[Object state change records]

--- START ---

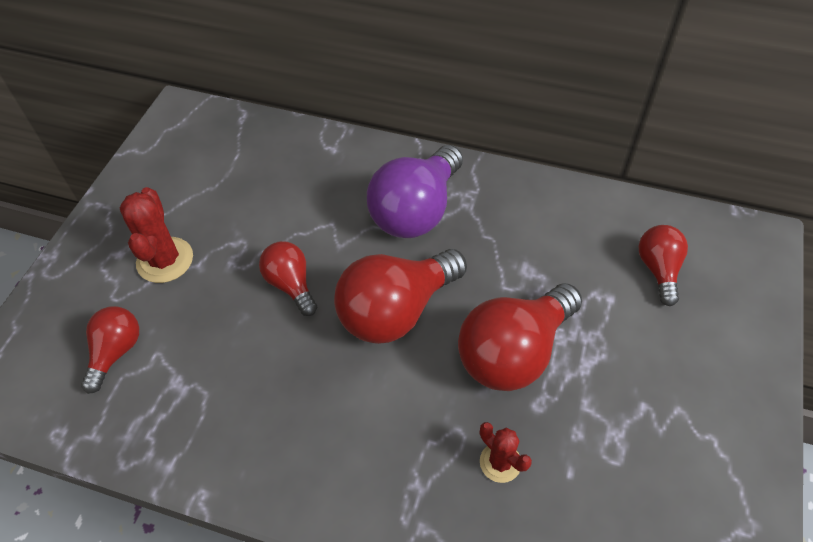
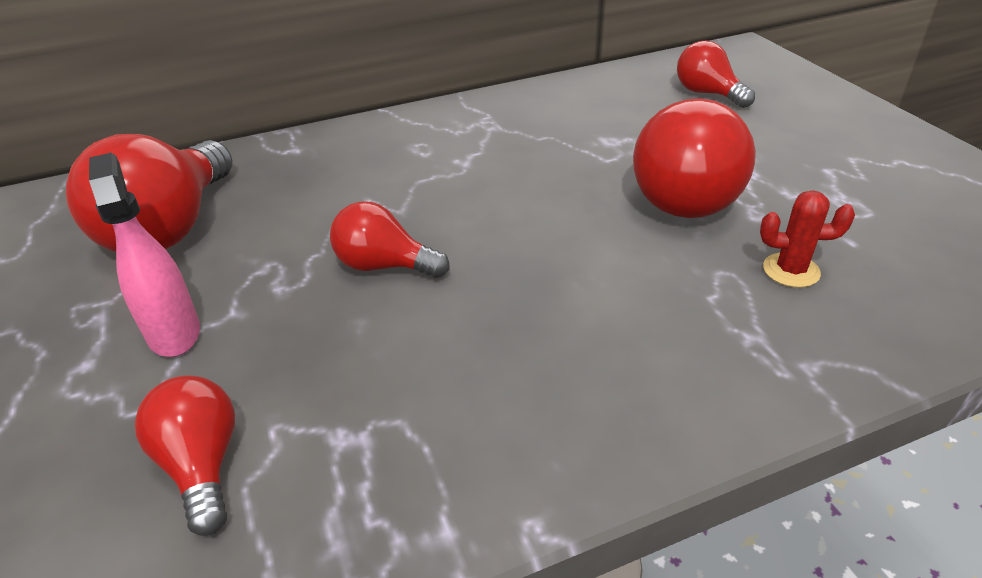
camera: 40 degrees left, 15 degrees down
(165, 260) = (174, 332): red cactus -> pink spray bottle
(396, 311) = (532, 225): red light bulb -> red light bulb (170, 228)
(416, 211) = (449, 151): purple light bulb -> none

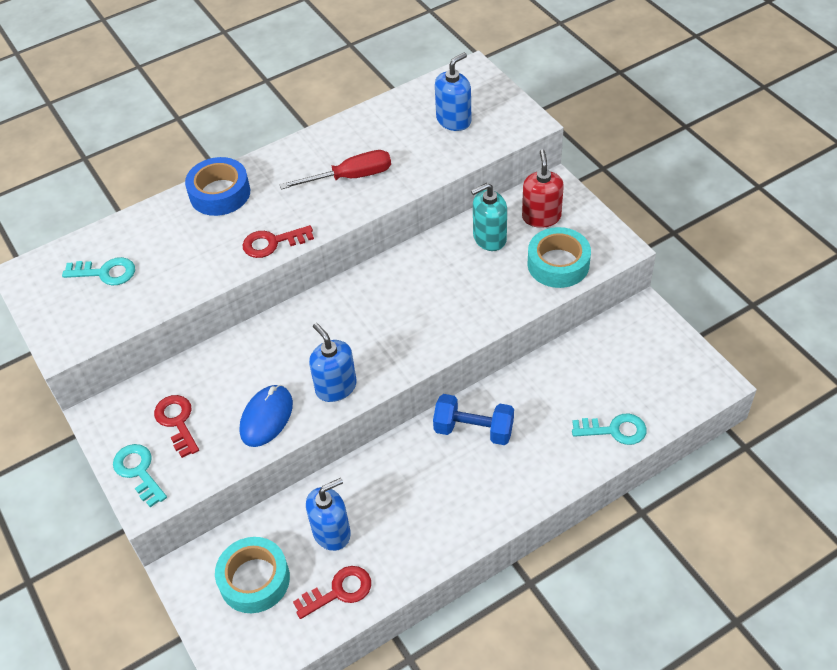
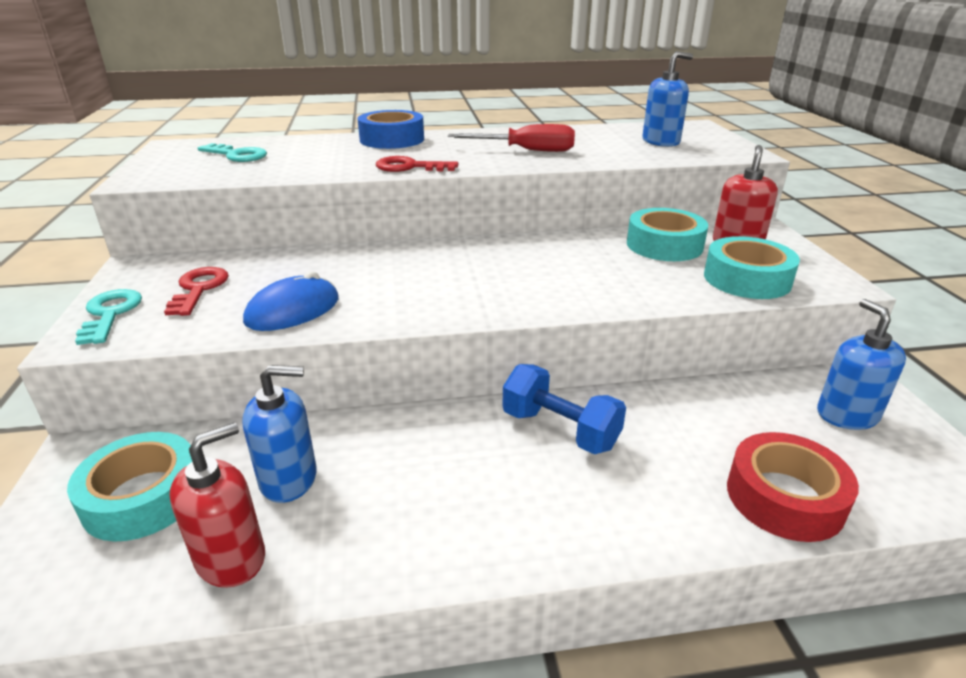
camera: 20 degrees right, 20 degrees down
(336, 387) = (396, 307): blue soap dispenser -> blue soap dispenser (847, 415)
(339, 591) = (231, 558): red key -> red soap dispenser
(489, 238) = (664, 245): turquoise soap dispenser -> turquoise tape
(614, 430) = (784, 497): turquoise key -> red tape

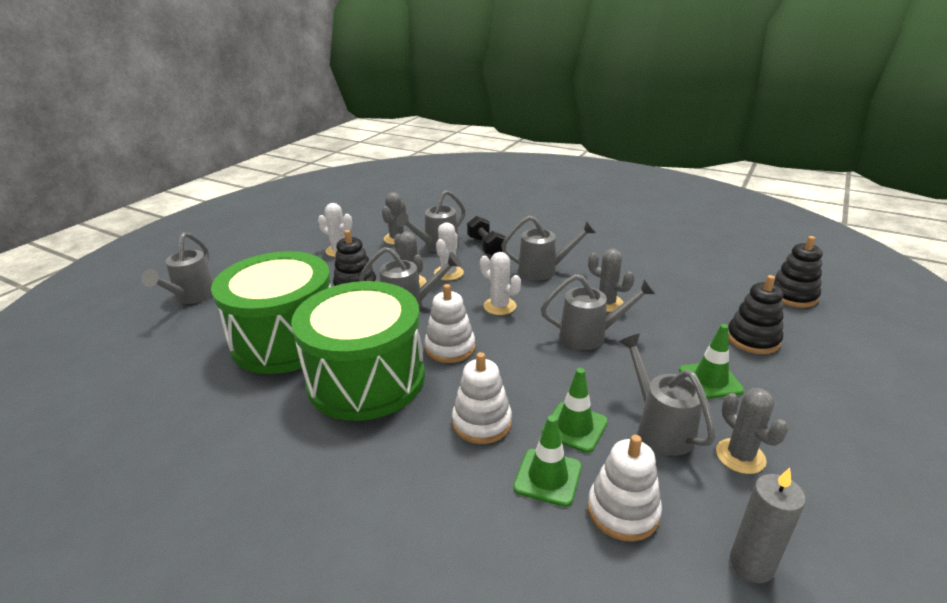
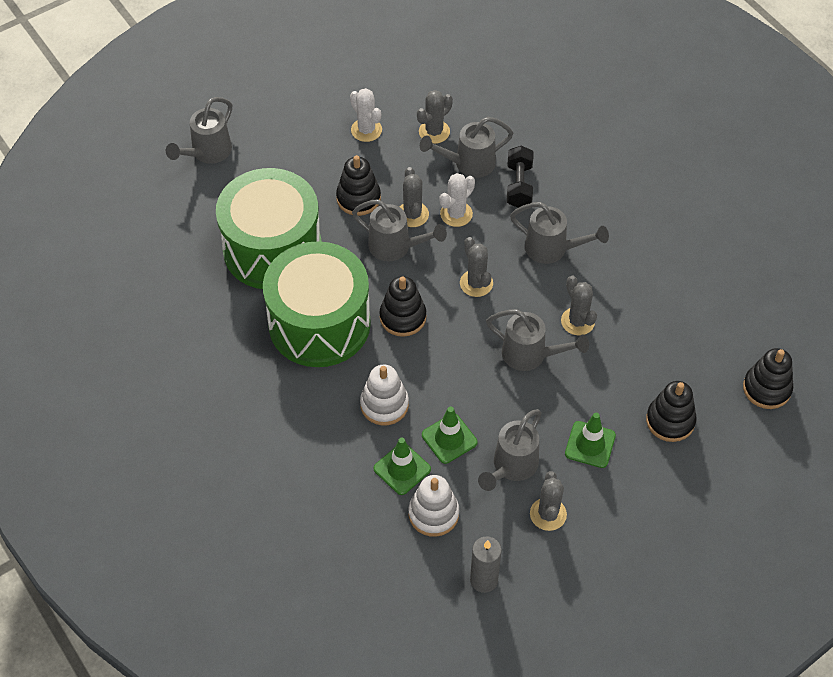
camera: 25 degrees right, 25 degrees up
(450, 348) = (403, 317): white stacking toy -> black stacking toy
(499, 306) = (476, 283): white cactus -> grey cactus
(660, 427) = (511, 467): grey watering can -> grey watering can turned 150 degrees counterclockwise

--- END ---

▶ _Your instructions_:
Looking at the records, state how many lines contain "dispenser" and write nothing besides that number.

▶ _Response box_:
3